*Description of the task*: Please repeat the line that contains "R7: 150k (N_6, N_15) -> 3.9k (N_6, N_15)" and every line after it, exactly, through the end of the records.

─── The input

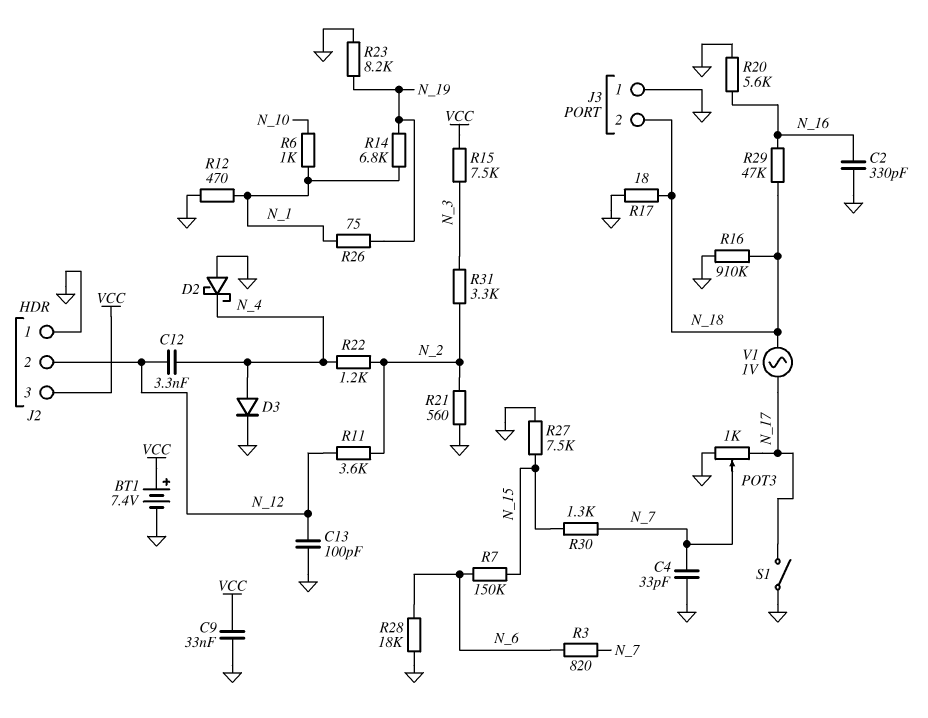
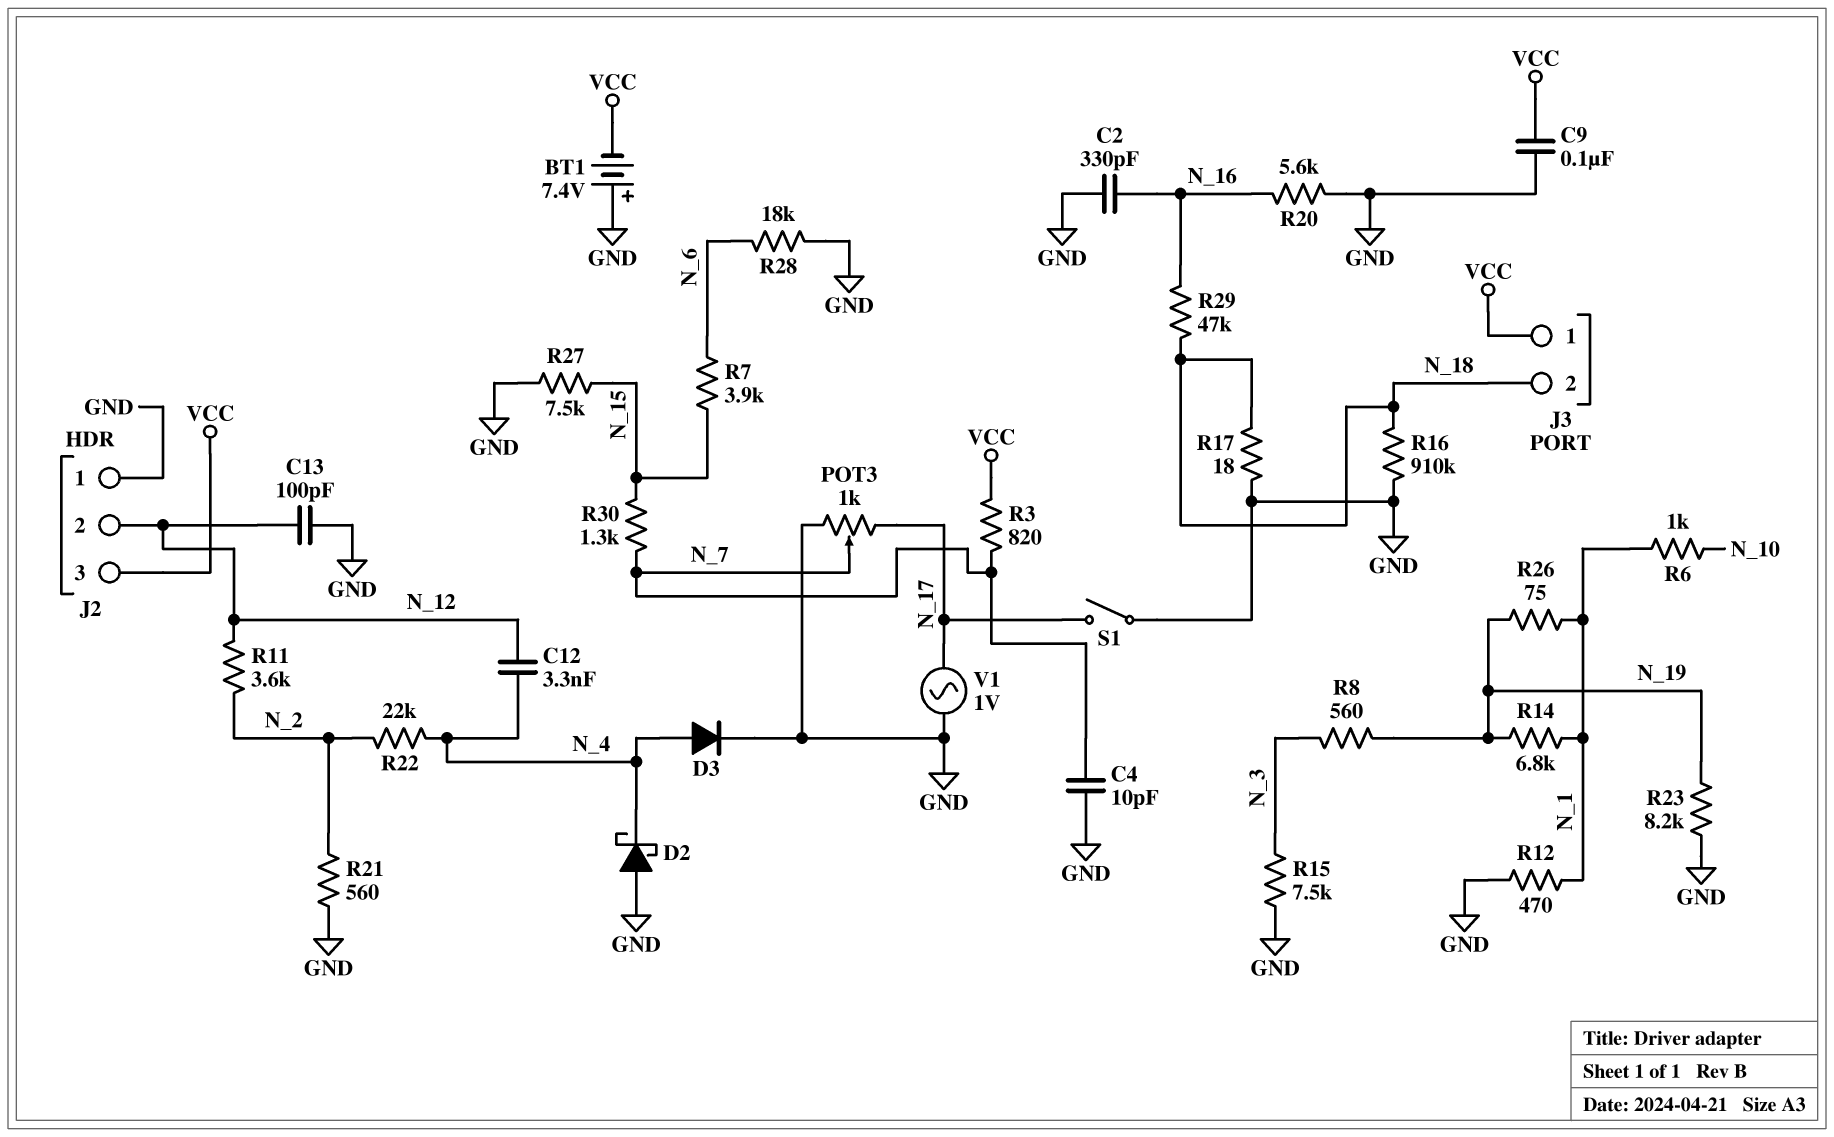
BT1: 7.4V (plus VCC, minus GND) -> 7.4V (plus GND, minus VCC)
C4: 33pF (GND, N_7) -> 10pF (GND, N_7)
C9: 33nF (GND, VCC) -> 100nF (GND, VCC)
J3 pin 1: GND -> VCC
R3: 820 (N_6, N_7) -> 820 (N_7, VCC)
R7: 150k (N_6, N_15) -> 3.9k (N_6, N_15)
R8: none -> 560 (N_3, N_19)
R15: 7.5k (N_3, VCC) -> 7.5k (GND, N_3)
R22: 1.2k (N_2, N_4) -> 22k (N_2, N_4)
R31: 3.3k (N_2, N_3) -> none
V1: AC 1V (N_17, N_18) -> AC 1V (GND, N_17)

──────

*Task answer*:
R7: 150k (N_6, N_15) -> 3.9k (N_6, N_15)
R8: none -> 560 (N_3, N_19)
R15: 7.5k (N_3, VCC) -> 7.5k (GND, N_3)
R22: 1.2k (N_2, N_4) -> 22k (N_2, N_4)
R31: 3.3k (N_2, N_3) -> none
V1: AC 1V (N_17, N_18) -> AC 1V (GND, N_17)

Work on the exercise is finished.